> **DIRECTIONS FOR THIS TASK**
Every entry must be echoed exactly.

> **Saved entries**
====
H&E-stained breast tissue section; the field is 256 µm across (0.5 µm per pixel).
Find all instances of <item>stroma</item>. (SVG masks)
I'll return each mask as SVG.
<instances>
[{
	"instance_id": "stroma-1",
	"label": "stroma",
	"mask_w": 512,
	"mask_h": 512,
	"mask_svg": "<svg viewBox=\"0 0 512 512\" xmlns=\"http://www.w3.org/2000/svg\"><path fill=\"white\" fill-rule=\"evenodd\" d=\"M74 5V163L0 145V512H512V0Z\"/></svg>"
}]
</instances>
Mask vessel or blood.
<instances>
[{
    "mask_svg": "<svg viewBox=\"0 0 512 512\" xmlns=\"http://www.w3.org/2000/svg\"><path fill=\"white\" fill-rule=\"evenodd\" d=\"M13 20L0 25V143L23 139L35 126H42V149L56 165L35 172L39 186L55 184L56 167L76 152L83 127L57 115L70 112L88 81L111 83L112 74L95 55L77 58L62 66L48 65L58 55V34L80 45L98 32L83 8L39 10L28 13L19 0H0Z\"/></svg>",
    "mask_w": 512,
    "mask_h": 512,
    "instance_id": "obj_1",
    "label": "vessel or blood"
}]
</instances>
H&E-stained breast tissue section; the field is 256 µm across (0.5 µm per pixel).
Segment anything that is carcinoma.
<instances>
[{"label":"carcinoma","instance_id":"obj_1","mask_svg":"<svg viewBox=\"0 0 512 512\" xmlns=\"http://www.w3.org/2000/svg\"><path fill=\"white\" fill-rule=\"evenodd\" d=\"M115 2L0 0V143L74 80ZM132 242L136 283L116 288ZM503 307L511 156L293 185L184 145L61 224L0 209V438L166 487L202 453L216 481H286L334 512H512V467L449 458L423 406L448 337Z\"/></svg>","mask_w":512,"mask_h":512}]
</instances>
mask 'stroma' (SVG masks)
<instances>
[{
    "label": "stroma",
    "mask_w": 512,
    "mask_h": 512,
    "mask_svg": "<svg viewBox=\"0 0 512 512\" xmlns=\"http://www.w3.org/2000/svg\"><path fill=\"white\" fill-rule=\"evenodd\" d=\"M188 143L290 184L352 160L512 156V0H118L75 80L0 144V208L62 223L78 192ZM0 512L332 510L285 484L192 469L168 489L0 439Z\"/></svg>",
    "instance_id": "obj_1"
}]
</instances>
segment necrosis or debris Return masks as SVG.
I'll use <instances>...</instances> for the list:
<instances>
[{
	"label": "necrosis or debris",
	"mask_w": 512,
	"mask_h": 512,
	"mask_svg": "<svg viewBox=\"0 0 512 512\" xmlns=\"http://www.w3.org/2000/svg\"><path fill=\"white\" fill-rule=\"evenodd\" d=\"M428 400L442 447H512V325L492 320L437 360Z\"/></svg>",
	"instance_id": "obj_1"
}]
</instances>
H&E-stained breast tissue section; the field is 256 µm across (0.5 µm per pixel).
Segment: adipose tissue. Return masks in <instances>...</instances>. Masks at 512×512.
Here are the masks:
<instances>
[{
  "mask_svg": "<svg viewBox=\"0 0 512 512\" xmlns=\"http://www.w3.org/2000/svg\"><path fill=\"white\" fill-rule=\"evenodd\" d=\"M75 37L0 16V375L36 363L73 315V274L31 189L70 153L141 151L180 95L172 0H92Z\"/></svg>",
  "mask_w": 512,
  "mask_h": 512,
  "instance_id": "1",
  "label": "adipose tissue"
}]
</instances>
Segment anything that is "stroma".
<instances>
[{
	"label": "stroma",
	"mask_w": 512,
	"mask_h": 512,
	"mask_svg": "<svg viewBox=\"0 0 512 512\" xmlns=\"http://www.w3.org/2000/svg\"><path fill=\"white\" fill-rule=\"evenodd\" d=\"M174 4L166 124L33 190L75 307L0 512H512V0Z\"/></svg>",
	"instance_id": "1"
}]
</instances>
====
> **EXERCISE RESULT**
H&E-stained breast tissue section; the field is 256 µm across (0.5 µm per pixel).
Find all instances of <item>stroma</item>. (SVG masks)
I'll return each mask as SVG.
<instances>
[{
	"instance_id": "stroma-1",
	"label": "stroma",
	"mask_w": 512,
	"mask_h": 512,
	"mask_svg": "<svg viewBox=\"0 0 512 512\" xmlns=\"http://www.w3.org/2000/svg\"><path fill=\"white\" fill-rule=\"evenodd\" d=\"M74 5V163L0 145V512H512V0Z\"/></svg>"
}]
</instances>
Mask vessel or blood.
<instances>
[{
    "mask_svg": "<svg viewBox=\"0 0 512 512\" xmlns=\"http://www.w3.org/2000/svg\"><path fill=\"white\" fill-rule=\"evenodd\" d=\"M13 20L0 25V143L23 139L35 126H42V149L56 165L35 172L39 186L55 184L56 167L76 152L83 127L57 115L70 112L88 81L111 83L112 74L95 55L77 58L62 66L48 65L58 55V34L80 45L98 32L83 8L39 10L28 13L19 0H0Z\"/></svg>",
    "mask_w": 512,
    "mask_h": 512,
    "instance_id": "obj_1",
    "label": "vessel or blood"
}]
</instances>
H&E-stained breast tissue section; the field is 256 µm across (0.5 µm per pixel).
Segment anything that is carcinoma.
<instances>
[{"label":"carcinoma","instance_id":"obj_1","mask_svg":"<svg viewBox=\"0 0 512 512\" xmlns=\"http://www.w3.org/2000/svg\"><path fill=\"white\" fill-rule=\"evenodd\" d=\"M115 2L0 0V143L74 80ZM132 242L136 283L116 288ZM503 307L511 156L293 185L184 145L61 224L0 209V438L166 487L202 453L216 481H286L334 512H512V467L449 458L423 406L448 337Z\"/></svg>","mask_w":512,"mask_h":512}]
</instances>
mask 'stroma' (SVG masks)
<instances>
[{
    "label": "stroma",
    "mask_w": 512,
    "mask_h": 512,
    "mask_svg": "<svg viewBox=\"0 0 512 512\" xmlns=\"http://www.w3.org/2000/svg\"><path fill=\"white\" fill-rule=\"evenodd\" d=\"M188 143L290 184L352 160L512 156V0H118L75 80L0 144V208L62 223L78 192ZM0 512L332 510L285 484L192 469L168 489L0 439Z\"/></svg>",
    "instance_id": "obj_1"
}]
</instances>
segment necrosis or debris Return masks as SVG.
I'll use <instances>...</instances> for the list:
<instances>
[{
	"label": "necrosis or debris",
	"mask_w": 512,
	"mask_h": 512,
	"mask_svg": "<svg viewBox=\"0 0 512 512\" xmlns=\"http://www.w3.org/2000/svg\"><path fill=\"white\" fill-rule=\"evenodd\" d=\"M428 400L442 447H512V325L492 320L437 360Z\"/></svg>",
	"instance_id": "obj_1"
}]
</instances>
H&E-stained breast tissue section; the field is 256 µm across (0.5 µm per pixel).
Segment: adipose tissue. Return masks in <instances>...</instances>. Masks at 512×512.
Here are the masks:
<instances>
[{
  "mask_svg": "<svg viewBox=\"0 0 512 512\" xmlns=\"http://www.w3.org/2000/svg\"><path fill=\"white\" fill-rule=\"evenodd\" d=\"M75 37L0 16V375L36 363L73 315V274L31 189L70 153L141 151L180 95L172 0H92Z\"/></svg>",
  "mask_w": 512,
  "mask_h": 512,
  "instance_id": "1",
  "label": "adipose tissue"
}]
</instances>
Segment anything that is "stroma".
<instances>
[{
	"label": "stroma",
	"mask_w": 512,
	"mask_h": 512,
	"mask_svg": "<svg viewBox=\"0 0 512 512\" xmlns=\"http://www.w3.org/2000/svg\"><path fill=\"white\" fill-rule=\"evenodd\" d=\"M174 4L166 124L33 190L75 307L0 512H512V0Z\"/></svg>",
	"instance_id": "1"
}]
</instances>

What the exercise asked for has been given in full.